Task prompt:
Rewrite the entries below, changing every "given word" to "listed word" and leaving everything else unchanged.

Material:
= = = = = = =

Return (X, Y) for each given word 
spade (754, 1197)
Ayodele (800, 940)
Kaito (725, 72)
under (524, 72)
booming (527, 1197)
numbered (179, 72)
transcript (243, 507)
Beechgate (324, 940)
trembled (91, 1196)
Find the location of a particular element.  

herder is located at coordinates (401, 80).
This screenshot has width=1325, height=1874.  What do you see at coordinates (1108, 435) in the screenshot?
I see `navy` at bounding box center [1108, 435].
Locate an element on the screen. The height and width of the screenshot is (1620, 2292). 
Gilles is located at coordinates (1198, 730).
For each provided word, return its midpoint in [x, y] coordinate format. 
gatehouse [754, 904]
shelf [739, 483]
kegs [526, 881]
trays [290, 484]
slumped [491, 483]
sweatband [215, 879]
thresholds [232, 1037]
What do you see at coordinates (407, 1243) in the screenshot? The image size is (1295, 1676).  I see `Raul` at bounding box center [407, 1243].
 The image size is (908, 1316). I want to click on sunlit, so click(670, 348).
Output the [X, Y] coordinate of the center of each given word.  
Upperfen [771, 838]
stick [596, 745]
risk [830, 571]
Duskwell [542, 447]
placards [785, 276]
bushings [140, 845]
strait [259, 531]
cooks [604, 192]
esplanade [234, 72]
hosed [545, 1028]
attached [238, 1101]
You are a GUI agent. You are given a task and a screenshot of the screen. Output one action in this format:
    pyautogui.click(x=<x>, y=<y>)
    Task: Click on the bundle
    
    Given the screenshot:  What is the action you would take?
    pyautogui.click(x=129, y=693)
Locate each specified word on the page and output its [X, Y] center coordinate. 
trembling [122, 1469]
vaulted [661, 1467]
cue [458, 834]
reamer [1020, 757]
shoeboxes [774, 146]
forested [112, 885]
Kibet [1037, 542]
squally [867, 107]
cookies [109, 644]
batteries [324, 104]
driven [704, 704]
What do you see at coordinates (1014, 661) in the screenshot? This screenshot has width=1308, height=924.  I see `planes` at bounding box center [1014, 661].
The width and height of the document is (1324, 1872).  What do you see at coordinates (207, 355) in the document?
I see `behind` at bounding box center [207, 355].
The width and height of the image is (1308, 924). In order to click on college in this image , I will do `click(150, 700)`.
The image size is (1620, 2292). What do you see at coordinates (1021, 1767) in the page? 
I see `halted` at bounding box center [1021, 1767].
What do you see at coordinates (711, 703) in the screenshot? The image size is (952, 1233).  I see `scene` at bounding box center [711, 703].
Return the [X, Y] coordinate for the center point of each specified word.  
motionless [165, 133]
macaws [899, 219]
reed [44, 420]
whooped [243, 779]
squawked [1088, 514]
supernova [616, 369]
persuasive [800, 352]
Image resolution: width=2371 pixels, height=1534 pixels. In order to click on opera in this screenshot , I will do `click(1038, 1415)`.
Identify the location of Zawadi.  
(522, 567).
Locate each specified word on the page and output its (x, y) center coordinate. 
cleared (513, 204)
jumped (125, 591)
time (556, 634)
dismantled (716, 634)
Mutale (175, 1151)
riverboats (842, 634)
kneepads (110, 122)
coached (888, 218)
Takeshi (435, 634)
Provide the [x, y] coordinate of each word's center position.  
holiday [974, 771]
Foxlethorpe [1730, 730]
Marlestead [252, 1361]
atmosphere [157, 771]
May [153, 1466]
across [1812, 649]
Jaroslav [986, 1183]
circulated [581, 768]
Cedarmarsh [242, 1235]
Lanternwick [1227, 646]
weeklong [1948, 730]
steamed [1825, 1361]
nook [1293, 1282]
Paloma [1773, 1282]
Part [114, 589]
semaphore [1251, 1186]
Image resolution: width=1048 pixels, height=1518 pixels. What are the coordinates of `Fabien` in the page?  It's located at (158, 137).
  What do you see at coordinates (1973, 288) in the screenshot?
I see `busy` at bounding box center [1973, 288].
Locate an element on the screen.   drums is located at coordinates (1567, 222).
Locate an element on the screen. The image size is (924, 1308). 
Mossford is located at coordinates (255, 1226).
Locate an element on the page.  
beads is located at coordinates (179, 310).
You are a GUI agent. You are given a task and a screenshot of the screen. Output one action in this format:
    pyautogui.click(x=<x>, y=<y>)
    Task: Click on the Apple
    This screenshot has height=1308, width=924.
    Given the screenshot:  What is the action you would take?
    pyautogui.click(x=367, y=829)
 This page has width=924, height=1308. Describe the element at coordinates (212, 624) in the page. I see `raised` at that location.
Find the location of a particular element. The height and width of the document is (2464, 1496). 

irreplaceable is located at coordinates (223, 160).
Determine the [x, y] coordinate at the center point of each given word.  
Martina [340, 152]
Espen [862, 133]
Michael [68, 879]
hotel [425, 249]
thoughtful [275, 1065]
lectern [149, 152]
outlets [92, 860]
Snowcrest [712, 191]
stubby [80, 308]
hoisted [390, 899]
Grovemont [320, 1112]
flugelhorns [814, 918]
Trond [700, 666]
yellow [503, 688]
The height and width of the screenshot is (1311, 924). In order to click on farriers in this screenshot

= = = = = = =

Answer to this task:
Return (X, Y) for each listed word 
spade (754, 1197)
Ayodele (800, 940)
Kaito (725, 72)
under (524, 72)
booming (527, 1197)
numbered (179, 72)
transcript (243, 507)
Beechgate (324, 940)
trembled (91, 1196)
Find the location of a particular element.  

herder is located at coordinates (401, 80).
This screenshot has width=1325, height=1874.  What do you see at coordinates (1108, 435) in the screenshot?
I see `navy` at bounding box center [1108, 435].
Locate an element on the screen. The height and width of the screenshot is (1620, 2292). 
Gilles is located at coordinates (1198, 730).
For each provided word, return its midpoint in [x, y] coordinate format. 
gatehouse [754, 904]
shelf [739, 483]
kegs [526, 881]
trays [290, 484]
slumped [491, 483]
sweatband [215, 879]
thresholds [232, 1037]
What do you see at coordinates (407, 1243) in the screenshot? The image size is (1295, 1676).  I see `Raul` at bounding box center [407, 1243].
 The image size is (908, 1316). I want to click on sunlit, so click(670, 348).
Output the [X, Y] coordinate of the center of each listed word.  
Upperfen [771, 838]
stick [596, 745]
risk [830, 571]
Duskwell [542, 447]
placards [785, 276]
bushings [140, 845]
strait [259, 531]
cooks [604, 192]
esplanade [234, 72]
hosed [545, 1028]
attached [238, 1101]
You are a GUI agent. You are given a task and a screenshot of the screen. Output one action in this format:
    pyautogui.click(x=<x>, y=<y>)
    Task: Click on the bundle
    
    Given the screenshot:  What is the action you would take?
    pyautogui.click(x=129, y=693)
Locate each specified word on the page and output its [X, Y] center coordinate. 
trembling [122, 1469]
vaulted [661, 1467]
cue [458, 834]
reamer [1020, 757]
shoeboxes [774, 146]
forested [112, 885]
Kibet [1037, 542]
squally [867, 107]
cookies [109, 644]
batteries [324, 104]
driven [704, 704]
What do you see at coordinates (1014, 661) in the screenshot? This screenshot has width=1308, height=924.  I see `planes` at bounding box center [1014, 661].
The width and height of the document is (1324, 1872).  What do you see at coordinates (207, 355) in the document?
I see `behind` at bounding box center [207, 355].
The width and height of the image is (1308, 924). In order to click on college in this image , I will do `click(150, 700)`.
The image size is (1620, 2292). What do you see at coordinates (1021, 1767) in the page? 
I see `halted` at bounding box center [1021, 1767].
What do you see at coordinates (711, 703) in the screenshot? The image size is (952, 1233).  I see `scene` at bounding box center [711, 703].
Return the [X, Y] coordinate for the center point of each specified word.  
motionless [165, 133]
macaws [899, 219]
reed [44, 420]
whooped [243, 779]
squawked [1088, 514]
supernova [616, 369]
persuasive [800, 352]
Image resolution: width=2371 pixels, height=1534 pixels. In order to click on opera in this screenshot , I will do `click(1038, 1415)`.
Identify the location of Zawadi.  
(522, 567).
Locate each specified word on the page and output its (x, y) center coordinate. 
cleared (513, 204)
jumped (125, 591)
time (556, 634)
dismantled (716, 634)
Mutale (175, 1151)
riverboats (842, 634)
kneepads (110, 122)
coached (888, 218)
Takeshi (435, 634)
Provide the [x, y] coordinate of each word's center position.  
holiday [974, 771]
Foxlethorpe [1730, 730]
Marlestead [252, 1361]
atmosphere [157, 771]
May [153, 1466]
across [1812, 649]
Jaroslav [986, 1183]
circulated [581, 768]
Cedarmarsh [242, 1235]
Lanternwick [1227, 646]
weeklong [1948, 730]
steamed [1825, 1361]
nook [1293, 1282]
Paloma [1773, 1282]
Part [114, 589]
semaphore [1251, 1186]
Image resolution: width=1048 pixels, height=1518 pixels. What are the coordinates of `Fabien` in the page?  It's located at (158, 137).
  What do you see at coordinates (1973, 288) in the screenshot?
I see `busy` at bounding box center [1973, 288].
Locate an element on the screen.   drums is located at coordinates (1567, 222).
Locate an element on the screen. The image size is (924, 1308). 
Mossford is located at coordinates (255, 1226).
Locate an element on the page.  
beads is located at coordinates (179, 310).
You are a GUI agent. You are given a task and a screenshot of the screen. Output one action in this format:
    pyautogui.click(x=<x>, y=<y>)
    Task: Click on the Apple
    This screenshot has height=1308, width=924.
    Given the screenshot:  What is the action you would take?
    pyautogui.click(x=367, y=829)
 This page has width=924, height=1308. Describe the element at coordinates (212, 624) in the page. I see `raised` at that location.
Find the location of a particular element. The height and width of the document is (2464, 1496). 

irreplaceable is located at coordinates (223, 160).
Determine the [x, y] coordinate at the center point of each listed word.  
Martina [340, 152]
Espen [862, 133]
Michael [68, 879]
hotel [425, 249]
thoughtful [275, 1065]
lectern [149, 152]
outlets [92, 860]
Snowcrest [712, 191]
stubby [80, 308]
hoisted [390, 899]
Grovemont [320, 1112]
flugelhorns [814, 918]
Trond [700, 666]
yellow [503, 688]
The height and width of the screenshot is (1311, 924). In order to click on farriers in this screenshot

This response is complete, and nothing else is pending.